=== Exercise ===
Please filter the data down to the lines that include the word "plátano" and copy them.

=== Input records ===

-=-=-

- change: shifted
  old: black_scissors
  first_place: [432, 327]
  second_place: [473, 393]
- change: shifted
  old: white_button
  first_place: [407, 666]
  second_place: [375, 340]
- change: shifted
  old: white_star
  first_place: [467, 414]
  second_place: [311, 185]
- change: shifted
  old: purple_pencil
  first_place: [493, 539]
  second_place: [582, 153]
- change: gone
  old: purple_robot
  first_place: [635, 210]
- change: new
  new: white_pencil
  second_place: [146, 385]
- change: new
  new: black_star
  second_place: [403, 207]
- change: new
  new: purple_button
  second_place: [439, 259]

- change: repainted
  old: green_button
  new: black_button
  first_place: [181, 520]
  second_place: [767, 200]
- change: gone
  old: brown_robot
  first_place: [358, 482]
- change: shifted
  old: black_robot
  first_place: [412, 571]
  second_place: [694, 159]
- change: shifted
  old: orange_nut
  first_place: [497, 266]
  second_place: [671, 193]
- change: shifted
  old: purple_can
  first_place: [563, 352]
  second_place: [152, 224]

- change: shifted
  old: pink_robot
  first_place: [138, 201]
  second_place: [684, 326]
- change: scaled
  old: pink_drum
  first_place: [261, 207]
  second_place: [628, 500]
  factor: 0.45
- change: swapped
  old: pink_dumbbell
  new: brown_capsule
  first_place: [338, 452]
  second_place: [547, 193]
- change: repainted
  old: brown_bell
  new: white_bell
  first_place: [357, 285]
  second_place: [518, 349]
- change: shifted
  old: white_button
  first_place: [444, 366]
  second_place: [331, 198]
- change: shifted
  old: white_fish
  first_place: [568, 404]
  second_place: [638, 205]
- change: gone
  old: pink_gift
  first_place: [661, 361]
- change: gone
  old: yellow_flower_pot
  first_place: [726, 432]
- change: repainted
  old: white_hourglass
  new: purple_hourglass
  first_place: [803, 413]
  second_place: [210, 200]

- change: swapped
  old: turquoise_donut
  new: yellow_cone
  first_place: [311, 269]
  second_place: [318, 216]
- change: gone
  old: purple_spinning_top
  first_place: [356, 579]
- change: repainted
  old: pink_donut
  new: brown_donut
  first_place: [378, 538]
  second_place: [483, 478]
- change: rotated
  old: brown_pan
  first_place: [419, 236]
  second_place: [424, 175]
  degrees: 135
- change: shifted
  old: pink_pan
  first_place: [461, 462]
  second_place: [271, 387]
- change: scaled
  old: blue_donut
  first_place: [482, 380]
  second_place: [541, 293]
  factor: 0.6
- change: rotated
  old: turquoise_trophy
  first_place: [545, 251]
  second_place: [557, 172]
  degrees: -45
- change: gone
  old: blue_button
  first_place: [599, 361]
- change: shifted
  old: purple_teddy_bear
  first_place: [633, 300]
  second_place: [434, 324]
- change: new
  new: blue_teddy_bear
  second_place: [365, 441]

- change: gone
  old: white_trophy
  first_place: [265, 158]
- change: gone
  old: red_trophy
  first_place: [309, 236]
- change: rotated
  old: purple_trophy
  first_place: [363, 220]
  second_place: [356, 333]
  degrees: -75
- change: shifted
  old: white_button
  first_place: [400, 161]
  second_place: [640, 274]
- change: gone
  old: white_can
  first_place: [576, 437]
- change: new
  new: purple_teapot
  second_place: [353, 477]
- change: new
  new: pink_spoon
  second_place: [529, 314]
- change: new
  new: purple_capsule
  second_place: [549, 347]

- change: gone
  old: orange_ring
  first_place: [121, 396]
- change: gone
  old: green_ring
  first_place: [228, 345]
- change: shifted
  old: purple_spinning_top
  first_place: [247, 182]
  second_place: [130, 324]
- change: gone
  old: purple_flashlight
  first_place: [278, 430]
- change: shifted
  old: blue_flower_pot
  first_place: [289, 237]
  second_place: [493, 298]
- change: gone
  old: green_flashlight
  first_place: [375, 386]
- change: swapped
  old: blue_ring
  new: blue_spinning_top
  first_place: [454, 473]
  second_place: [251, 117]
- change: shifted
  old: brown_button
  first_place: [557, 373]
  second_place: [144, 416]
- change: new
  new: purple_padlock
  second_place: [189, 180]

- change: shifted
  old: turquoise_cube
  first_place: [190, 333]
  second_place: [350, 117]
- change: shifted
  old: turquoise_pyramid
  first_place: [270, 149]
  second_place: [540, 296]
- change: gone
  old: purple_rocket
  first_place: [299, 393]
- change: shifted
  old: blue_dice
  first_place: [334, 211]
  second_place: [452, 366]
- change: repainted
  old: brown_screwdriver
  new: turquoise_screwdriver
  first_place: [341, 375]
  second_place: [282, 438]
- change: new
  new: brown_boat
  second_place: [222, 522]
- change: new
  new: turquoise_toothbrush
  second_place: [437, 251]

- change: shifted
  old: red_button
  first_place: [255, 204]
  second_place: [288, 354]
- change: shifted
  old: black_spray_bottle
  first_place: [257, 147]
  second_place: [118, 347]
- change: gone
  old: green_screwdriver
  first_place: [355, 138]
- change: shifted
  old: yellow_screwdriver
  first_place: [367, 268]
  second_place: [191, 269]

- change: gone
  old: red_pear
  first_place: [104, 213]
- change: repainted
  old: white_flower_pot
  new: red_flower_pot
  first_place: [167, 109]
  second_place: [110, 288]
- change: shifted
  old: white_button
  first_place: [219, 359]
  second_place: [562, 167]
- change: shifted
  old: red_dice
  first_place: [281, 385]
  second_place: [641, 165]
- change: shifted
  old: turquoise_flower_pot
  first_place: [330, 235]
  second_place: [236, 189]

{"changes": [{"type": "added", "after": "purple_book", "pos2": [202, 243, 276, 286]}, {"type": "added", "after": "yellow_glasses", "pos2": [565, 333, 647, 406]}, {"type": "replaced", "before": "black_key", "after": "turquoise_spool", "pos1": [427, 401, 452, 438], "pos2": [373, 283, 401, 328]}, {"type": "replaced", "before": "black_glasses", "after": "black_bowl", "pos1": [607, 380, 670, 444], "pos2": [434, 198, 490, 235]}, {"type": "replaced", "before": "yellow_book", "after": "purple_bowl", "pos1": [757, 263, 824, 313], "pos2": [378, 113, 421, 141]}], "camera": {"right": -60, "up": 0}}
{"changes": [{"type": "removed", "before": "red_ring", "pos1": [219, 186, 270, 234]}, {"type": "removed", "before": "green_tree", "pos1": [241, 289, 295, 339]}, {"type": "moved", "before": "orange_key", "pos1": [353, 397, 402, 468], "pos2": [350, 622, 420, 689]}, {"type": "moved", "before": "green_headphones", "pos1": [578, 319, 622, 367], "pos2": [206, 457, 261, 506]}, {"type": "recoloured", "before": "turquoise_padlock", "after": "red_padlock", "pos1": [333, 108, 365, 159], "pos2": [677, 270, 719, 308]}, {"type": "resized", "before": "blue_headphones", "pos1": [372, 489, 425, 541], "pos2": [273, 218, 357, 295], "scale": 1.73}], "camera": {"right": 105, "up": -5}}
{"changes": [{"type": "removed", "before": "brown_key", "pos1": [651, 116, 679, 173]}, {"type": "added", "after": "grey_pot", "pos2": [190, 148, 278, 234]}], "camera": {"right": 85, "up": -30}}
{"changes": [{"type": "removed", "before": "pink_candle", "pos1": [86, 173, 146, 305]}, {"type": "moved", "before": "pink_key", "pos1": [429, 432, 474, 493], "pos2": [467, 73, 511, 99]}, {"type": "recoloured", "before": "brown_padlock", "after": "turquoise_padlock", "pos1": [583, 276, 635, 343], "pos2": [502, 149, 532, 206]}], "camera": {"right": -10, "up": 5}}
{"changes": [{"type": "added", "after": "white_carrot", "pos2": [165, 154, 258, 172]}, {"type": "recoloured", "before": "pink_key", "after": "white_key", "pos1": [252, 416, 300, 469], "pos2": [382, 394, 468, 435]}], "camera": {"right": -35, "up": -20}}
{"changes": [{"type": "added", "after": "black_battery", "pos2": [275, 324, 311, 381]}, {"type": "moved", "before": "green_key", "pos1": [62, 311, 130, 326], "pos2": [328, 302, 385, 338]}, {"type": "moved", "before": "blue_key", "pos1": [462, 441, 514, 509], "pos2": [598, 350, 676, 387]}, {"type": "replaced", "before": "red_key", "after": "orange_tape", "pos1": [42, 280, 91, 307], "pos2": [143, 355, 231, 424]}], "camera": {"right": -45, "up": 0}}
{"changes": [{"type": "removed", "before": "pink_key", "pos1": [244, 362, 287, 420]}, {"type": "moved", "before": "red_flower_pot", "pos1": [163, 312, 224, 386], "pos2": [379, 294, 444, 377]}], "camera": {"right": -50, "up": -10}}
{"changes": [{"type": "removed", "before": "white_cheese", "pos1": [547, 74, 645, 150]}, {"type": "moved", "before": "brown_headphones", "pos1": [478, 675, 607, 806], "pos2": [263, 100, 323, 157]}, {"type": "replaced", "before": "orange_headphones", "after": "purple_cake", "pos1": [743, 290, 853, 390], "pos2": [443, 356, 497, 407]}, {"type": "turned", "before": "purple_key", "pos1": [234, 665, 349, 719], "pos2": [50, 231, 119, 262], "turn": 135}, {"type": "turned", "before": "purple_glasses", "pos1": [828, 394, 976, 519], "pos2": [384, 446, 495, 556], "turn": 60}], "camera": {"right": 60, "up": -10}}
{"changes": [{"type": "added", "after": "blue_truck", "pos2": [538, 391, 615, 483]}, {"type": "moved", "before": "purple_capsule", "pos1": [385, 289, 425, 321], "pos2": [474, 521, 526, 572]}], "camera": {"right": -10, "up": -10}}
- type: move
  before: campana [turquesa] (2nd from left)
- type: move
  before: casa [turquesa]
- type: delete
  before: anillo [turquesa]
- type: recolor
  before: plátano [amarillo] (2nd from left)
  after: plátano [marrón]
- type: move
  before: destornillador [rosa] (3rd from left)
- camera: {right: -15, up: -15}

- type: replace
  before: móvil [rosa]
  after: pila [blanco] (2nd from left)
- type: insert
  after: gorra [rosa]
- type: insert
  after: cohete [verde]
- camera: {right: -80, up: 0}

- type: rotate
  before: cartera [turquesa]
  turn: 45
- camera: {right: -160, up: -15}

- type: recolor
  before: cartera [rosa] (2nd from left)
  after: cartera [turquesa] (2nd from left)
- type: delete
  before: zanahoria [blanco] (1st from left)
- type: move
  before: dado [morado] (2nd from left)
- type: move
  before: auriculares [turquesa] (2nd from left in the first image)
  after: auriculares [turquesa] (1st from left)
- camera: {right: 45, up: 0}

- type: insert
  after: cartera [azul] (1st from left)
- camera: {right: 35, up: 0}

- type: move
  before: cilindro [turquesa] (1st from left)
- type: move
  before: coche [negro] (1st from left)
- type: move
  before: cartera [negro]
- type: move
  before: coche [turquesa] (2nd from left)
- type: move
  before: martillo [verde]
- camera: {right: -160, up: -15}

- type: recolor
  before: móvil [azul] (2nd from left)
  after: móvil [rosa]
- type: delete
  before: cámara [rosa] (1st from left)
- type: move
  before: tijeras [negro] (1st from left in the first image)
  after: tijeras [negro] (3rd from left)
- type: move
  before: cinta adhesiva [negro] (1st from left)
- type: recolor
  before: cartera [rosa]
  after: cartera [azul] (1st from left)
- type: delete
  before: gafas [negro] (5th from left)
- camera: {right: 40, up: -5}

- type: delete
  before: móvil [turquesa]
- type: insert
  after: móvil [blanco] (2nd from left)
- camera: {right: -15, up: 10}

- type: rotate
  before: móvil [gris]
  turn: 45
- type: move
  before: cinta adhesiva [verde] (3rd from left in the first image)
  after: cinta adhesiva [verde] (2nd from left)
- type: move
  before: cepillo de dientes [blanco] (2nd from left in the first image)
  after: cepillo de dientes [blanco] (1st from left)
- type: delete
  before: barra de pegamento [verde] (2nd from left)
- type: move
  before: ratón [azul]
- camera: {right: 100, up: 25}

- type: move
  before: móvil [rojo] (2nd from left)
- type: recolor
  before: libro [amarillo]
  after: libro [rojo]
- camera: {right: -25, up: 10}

-=-=-

=== Result of the task ===
  before: plátano [amarillo] (2nd from left)
  after: plátano [marrón]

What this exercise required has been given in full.